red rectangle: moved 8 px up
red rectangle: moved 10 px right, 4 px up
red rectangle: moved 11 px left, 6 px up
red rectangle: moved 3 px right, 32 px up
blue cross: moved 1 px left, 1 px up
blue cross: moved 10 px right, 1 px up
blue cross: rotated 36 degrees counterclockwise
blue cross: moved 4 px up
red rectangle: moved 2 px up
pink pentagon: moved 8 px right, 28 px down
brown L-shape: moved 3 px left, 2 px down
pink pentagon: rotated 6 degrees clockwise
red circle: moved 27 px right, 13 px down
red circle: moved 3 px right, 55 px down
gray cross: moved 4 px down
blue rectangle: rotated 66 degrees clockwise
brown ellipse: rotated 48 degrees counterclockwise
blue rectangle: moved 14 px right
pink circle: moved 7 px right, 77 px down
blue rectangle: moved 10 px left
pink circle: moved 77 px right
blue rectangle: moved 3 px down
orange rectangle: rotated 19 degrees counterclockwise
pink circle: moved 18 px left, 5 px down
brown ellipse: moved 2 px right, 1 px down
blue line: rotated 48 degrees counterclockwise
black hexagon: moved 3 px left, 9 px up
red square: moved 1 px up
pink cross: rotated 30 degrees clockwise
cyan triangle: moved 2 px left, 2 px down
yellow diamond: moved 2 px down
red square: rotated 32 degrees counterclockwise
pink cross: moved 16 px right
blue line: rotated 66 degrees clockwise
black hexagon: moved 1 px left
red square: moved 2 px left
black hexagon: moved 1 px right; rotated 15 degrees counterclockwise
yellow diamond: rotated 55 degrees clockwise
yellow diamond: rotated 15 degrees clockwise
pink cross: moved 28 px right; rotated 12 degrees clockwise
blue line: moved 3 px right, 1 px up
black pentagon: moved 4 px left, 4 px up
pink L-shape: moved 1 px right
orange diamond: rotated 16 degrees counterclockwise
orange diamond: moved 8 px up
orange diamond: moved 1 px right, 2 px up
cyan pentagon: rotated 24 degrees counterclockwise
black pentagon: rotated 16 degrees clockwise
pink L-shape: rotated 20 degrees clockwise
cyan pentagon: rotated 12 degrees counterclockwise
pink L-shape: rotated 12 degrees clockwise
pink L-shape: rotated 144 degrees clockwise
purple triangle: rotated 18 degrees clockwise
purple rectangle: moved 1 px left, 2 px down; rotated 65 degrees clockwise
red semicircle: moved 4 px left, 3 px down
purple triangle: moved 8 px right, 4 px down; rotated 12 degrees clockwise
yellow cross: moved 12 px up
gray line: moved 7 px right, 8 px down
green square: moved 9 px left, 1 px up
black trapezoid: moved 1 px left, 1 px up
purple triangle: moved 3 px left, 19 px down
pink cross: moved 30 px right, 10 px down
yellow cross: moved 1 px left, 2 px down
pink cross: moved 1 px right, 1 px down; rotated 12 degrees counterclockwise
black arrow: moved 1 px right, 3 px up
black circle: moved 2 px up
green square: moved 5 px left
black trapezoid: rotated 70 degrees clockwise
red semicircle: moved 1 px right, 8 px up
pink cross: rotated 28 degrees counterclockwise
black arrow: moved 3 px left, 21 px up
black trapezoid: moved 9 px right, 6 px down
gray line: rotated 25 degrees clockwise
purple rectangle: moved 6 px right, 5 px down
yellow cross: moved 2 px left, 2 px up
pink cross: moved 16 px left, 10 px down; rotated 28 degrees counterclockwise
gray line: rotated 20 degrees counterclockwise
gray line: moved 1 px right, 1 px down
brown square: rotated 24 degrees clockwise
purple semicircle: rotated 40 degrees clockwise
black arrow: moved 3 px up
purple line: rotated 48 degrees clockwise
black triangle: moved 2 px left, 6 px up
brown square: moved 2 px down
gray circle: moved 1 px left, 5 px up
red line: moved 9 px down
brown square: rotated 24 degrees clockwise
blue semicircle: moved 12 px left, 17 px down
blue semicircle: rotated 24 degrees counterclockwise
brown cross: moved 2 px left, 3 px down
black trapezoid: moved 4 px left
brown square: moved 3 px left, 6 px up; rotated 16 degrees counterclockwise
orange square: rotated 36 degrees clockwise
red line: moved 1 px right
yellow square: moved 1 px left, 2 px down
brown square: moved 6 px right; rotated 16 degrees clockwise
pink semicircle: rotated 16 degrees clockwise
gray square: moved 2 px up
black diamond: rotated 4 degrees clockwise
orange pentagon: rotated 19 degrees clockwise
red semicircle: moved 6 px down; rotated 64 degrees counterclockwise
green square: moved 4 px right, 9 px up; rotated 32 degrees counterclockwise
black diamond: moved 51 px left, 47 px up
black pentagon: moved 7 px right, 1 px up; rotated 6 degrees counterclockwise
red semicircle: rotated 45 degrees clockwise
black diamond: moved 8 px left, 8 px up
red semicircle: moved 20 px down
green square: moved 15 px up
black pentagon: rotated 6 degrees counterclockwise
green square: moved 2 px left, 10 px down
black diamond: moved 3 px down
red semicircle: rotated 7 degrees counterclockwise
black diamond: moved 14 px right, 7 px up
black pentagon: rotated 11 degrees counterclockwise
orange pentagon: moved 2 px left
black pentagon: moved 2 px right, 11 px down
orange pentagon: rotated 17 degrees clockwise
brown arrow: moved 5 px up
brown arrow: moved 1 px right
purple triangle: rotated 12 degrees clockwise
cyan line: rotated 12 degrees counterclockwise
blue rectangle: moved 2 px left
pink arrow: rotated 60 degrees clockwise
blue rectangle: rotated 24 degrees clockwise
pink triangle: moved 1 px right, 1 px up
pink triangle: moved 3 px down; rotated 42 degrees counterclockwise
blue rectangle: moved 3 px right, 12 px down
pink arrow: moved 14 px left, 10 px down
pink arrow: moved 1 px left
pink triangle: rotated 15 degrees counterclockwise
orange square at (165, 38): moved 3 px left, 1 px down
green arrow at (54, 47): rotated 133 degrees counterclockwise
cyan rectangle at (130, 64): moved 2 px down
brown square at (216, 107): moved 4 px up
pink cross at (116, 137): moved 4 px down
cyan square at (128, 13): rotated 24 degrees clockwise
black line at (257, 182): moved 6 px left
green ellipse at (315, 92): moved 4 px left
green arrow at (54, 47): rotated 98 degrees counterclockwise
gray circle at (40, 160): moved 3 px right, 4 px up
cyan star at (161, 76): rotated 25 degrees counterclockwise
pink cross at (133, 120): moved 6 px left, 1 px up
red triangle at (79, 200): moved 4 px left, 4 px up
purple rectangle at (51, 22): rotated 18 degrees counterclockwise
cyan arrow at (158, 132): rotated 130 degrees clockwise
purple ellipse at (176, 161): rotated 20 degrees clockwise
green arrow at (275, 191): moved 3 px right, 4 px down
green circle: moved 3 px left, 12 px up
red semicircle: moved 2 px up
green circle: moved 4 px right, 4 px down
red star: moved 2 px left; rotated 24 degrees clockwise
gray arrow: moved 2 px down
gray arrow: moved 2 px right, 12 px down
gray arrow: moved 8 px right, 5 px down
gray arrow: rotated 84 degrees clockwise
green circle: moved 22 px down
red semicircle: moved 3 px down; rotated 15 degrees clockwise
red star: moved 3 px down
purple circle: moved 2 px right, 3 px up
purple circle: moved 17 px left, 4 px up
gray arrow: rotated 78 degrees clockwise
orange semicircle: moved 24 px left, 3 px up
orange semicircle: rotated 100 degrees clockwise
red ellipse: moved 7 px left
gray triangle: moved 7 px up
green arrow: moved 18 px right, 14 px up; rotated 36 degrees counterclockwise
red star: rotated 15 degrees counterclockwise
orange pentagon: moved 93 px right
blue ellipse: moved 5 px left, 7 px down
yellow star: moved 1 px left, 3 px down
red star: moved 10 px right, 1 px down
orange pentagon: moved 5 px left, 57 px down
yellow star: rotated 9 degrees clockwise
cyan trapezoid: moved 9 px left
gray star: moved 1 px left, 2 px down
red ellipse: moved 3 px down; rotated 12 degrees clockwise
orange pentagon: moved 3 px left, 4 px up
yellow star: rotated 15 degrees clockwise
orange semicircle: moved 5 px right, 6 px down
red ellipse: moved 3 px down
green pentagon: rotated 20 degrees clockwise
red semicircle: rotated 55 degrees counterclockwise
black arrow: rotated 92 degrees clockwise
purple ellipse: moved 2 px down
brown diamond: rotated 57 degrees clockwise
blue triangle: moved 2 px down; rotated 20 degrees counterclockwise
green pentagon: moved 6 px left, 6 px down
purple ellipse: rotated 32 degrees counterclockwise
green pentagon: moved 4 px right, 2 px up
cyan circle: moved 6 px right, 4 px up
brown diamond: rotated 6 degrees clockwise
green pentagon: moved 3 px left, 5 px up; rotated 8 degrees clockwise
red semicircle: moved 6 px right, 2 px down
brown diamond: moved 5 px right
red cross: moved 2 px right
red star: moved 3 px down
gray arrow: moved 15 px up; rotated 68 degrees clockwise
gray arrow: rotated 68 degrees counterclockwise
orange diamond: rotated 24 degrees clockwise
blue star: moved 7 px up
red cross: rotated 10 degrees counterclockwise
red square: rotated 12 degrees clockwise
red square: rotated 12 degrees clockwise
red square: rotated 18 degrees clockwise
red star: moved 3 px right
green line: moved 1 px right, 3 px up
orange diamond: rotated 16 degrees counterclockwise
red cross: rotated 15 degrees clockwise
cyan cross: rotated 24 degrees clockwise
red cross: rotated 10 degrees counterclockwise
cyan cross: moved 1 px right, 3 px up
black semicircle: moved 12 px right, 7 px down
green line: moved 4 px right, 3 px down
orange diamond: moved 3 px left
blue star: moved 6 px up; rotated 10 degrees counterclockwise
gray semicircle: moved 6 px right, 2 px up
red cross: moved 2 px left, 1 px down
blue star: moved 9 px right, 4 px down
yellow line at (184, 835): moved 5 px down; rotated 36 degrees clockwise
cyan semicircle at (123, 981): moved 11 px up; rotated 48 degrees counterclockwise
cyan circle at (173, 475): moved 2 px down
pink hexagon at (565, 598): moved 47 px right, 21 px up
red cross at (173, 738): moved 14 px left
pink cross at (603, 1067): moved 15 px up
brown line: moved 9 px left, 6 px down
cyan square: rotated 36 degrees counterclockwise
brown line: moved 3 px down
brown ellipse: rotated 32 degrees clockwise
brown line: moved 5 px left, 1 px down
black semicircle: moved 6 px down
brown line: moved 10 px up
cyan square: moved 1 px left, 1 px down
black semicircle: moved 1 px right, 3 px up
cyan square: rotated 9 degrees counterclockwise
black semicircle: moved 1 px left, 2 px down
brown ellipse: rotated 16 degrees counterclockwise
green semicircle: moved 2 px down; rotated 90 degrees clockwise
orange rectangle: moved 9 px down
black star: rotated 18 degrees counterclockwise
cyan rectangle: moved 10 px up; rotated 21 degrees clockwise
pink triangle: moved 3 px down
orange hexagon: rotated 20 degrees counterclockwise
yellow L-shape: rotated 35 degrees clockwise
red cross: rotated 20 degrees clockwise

══════

— TASK DIRECTIONS —
Format the lines from the start of the items through the line containing "blue cross: rotated" as a JSON list of strings, one string per line, with blank lines omitted.

— SOLUTION BELOW —
[
  "red rectangle: moved 8 px up",
  "red rectangle: moved 10 px right, 4 px up",
  "red rectangle: moved 11 px left, 6 px up",
  "red rectangle: moved 3 px right, 32 px up",
  "blue cross: moved 1 px left, 1 px up",
  "blue cross: moved 10 px right, 1 px up",
  "blue cross: rotated 36 degrees counterclockwise"
]